[Dataset records]
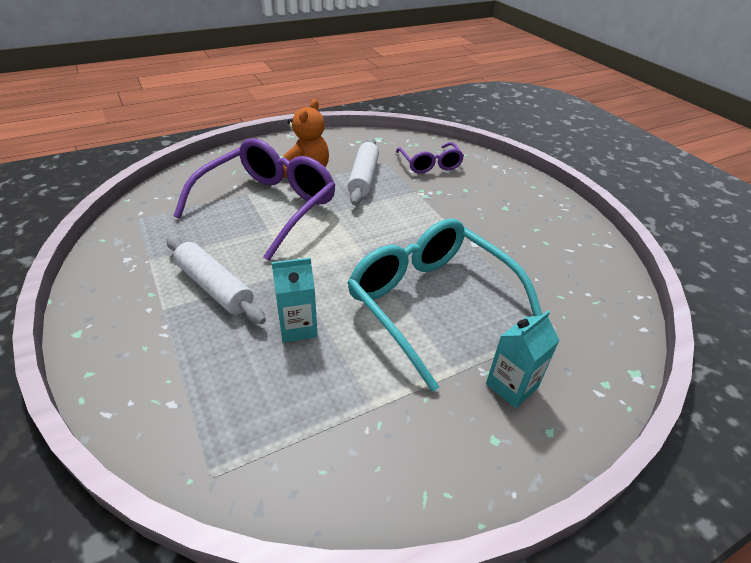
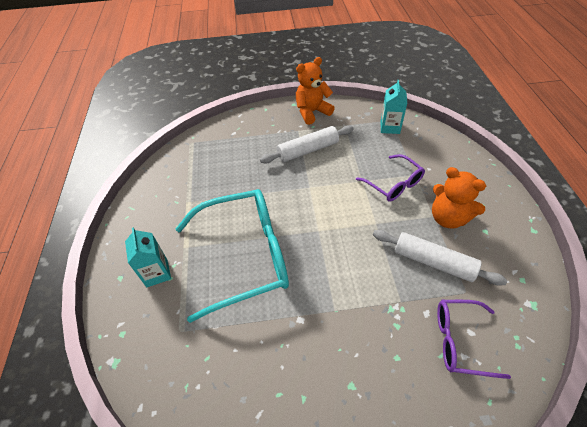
camera: 115 degrees right, 10 degrees up
(108, 302) = (312, 112): none -> orange teddy bear
(267, 206) = (393, 184): purple glasses -> purple glasses, size x0.53
(298, 327) = (257, 181): turquoise carton -> turquoise carton (390, 127)

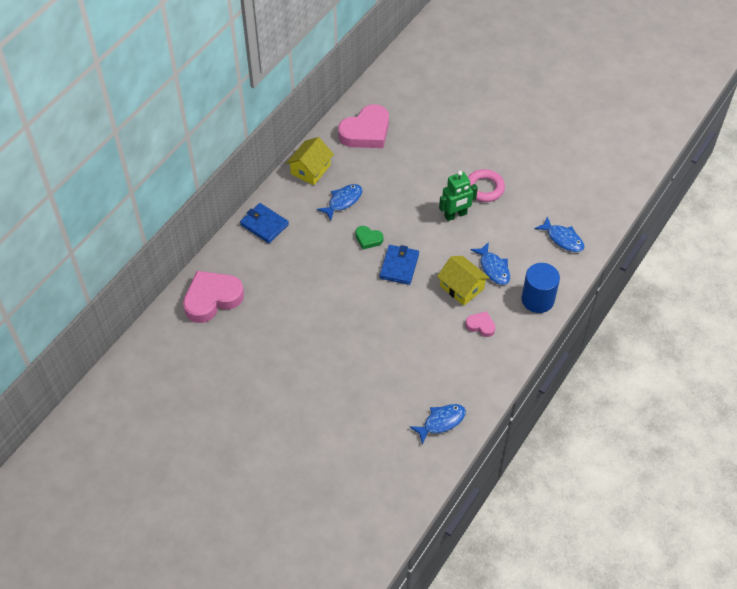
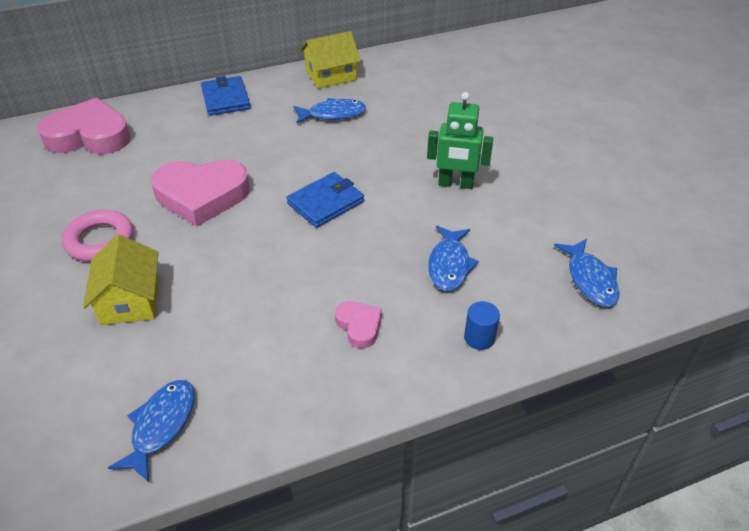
camera: 35 degrees right, 10 degrees down
(366, 132) = (428, 69): pink heart -> pink heart (202, 196)
(368, 239) = (320, 159): green heart -> none
(441, 422) = (161, 426): blue fish -> blue fish turned 75 degrees counterclockwise
(462, 287) = (381, 265): yellow house -> yellow house (130, 300)
(484, 188) = (523, 173): pink ring -> pink ring (100, 240)
(537, 299) = (479, 338): blue cylinder -> blue cylinder, size x0.51

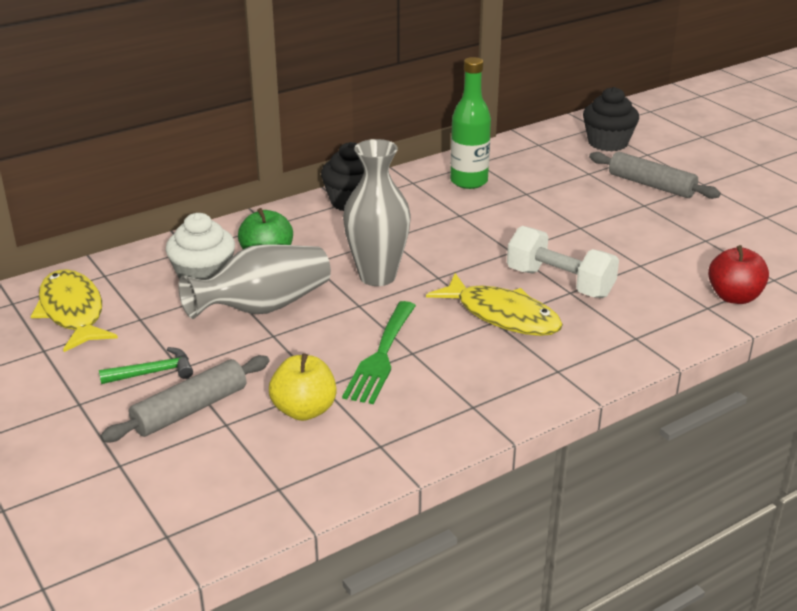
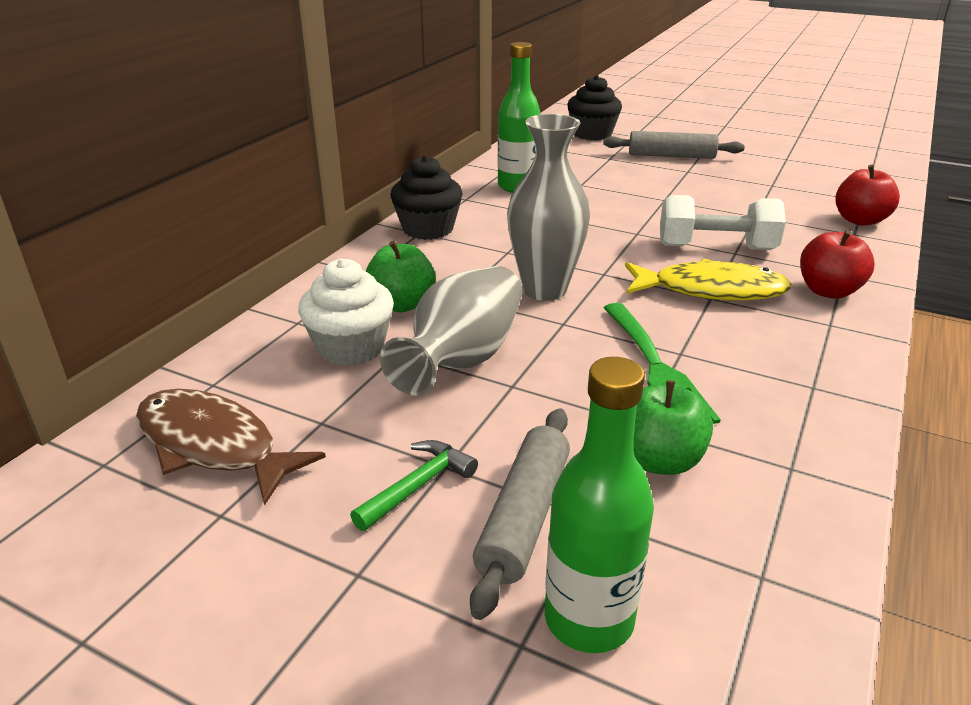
camera: 30 degrees left, 0 degrees up
(72, 312) = (213, 445): yellow fish -> brown fish
(164, 468) = (589, 619): none -> green bottle
(304, 410) = (659, 460): yellow apple -> green apple
(598, 346) = (828, 291): none -> red apple

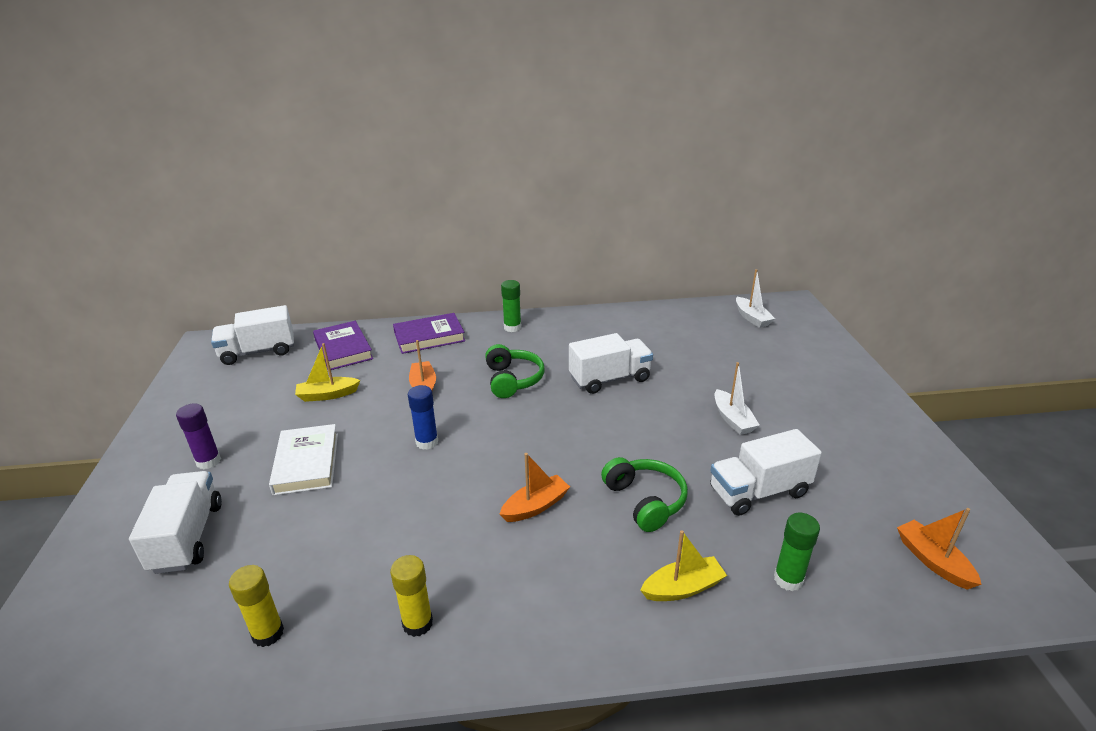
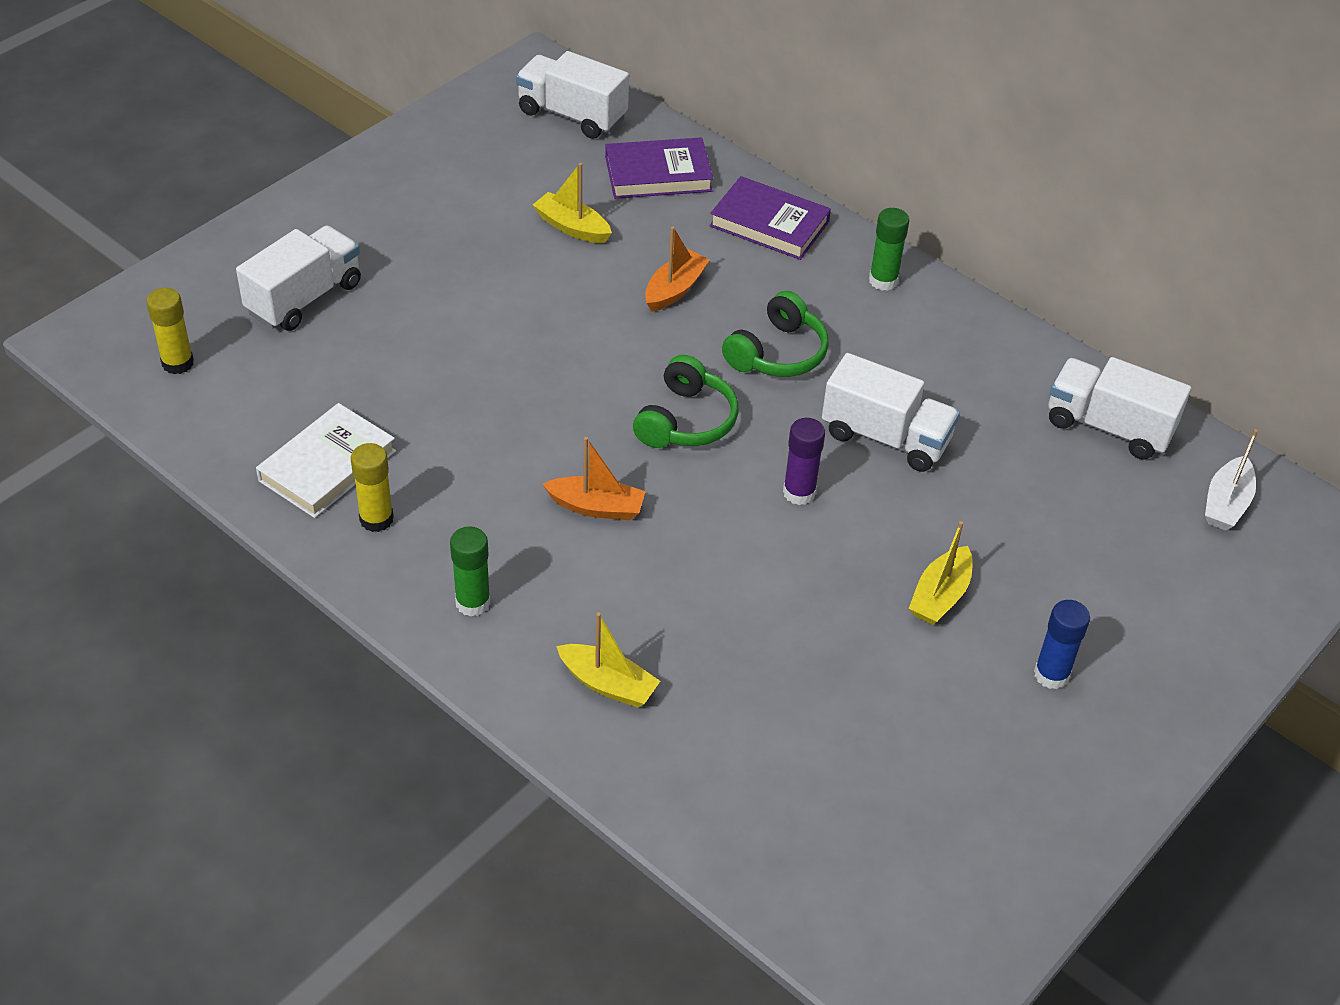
camera: 45 degrees right, 15 degrees up
(208, 461) = (392, 229): purple glue stick -> purple glue stick (799, 493)
(268, 633) = (274, 433): yellow glue stick -> yellow glue stick (178, 363)
(306, 463) = (465, 296): white book -> white book (327, 466)
(343, 349) = (658, 174): purple book -> purple book turned 60 degrees clockwise
(427, 442) = (592, 359): blue glue stick -> blue glue stick (1051, 674)
(645, 501) = (701, 590): green headphones -> green headphones (686, 421)
(733, 419) = (940, 596): white boat -> yellow boat
(758, 491) = (825, 681): white truck -> white truck (1108, 427)
(788, 579) = (708, 764): green glue stick -> green glue stick (473, 602)
(933, 561) = (872, 884): orange boat -> none

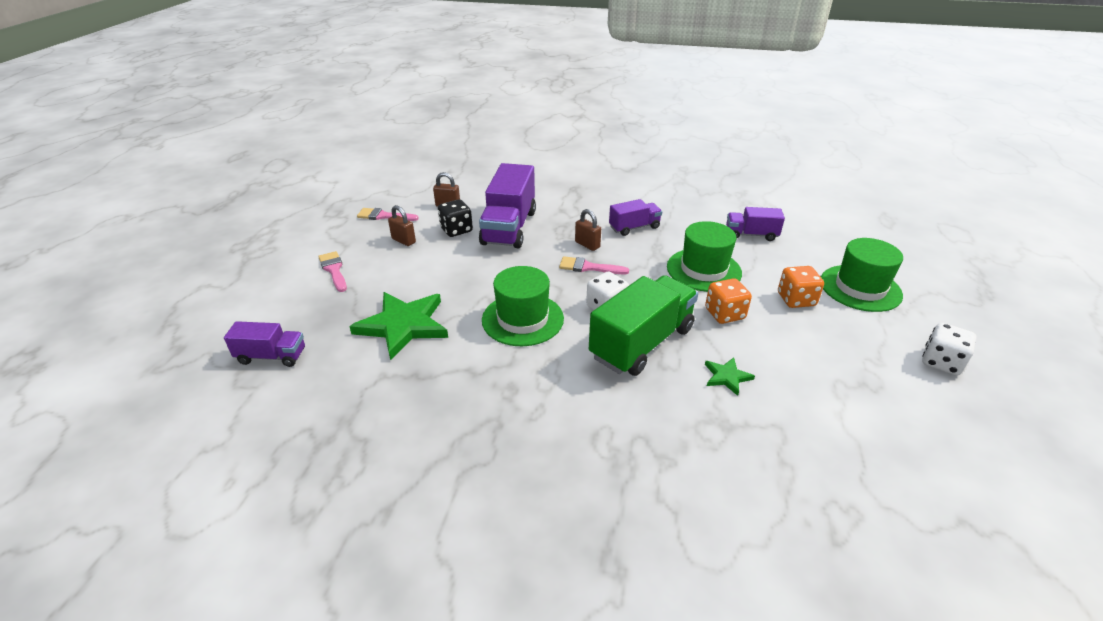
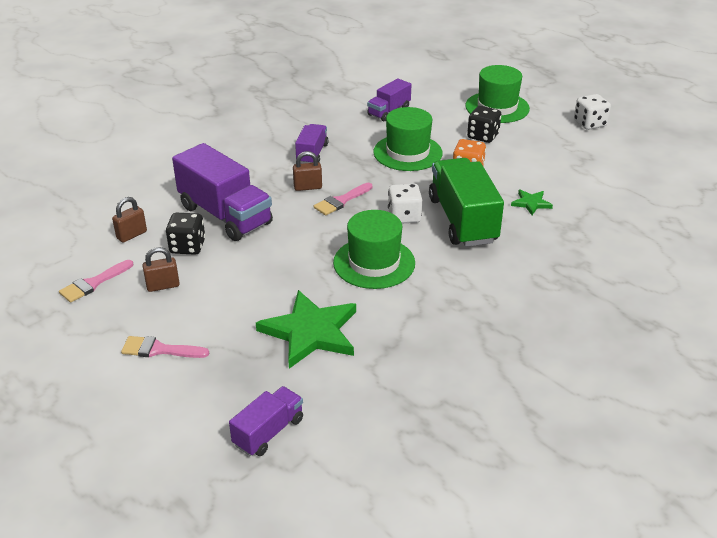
camera: 55 degrees left, 0 degrees up
(796, 300) = (483, 136): orange dice -> black dice

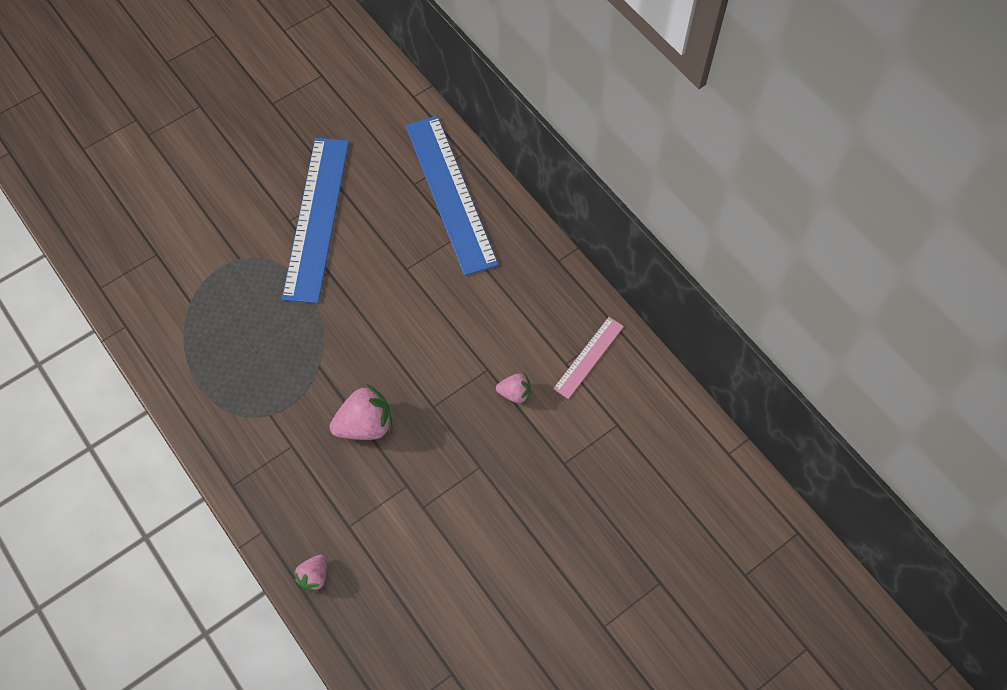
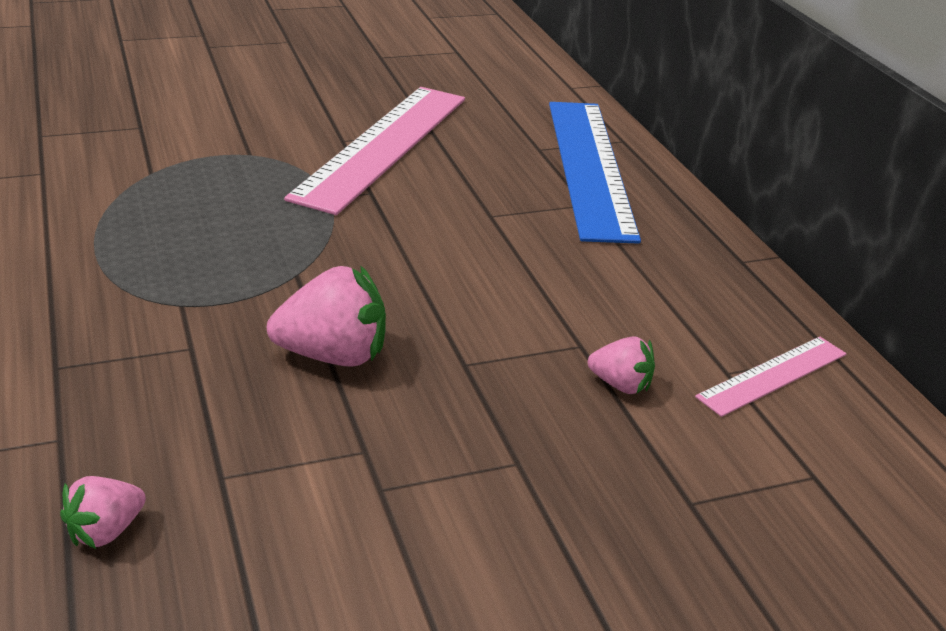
camera: 15 degrees right, 30 degrees down
(316, 218) = (383, 146): blue ruler -> pink ruler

--- EXERCISE BRIEF ---
Among the entries above, take the lines from the one with "(108, 302) = (312, 112): none" through the one with "(368, 239) = (320, 159): green heart -> none" and retype them exactly, leaving out the pictures.

--- SOLUTION TO THE PROBLEM ---
(108, 302) = (312, 112): none -> orange teddy bear
(267, 206) = (393, 184): purple glasses -> purple glasses, size x0.53
(298, 327) = (257, 181): turquoise carton -> turquoise carton (390, 127)

camera: 35 degrees right, 10 degrees down
(366, 132) = (428, 69): pink heart -> pink heart (202, 196)
(368, 239) = (320, 159): green heart -> none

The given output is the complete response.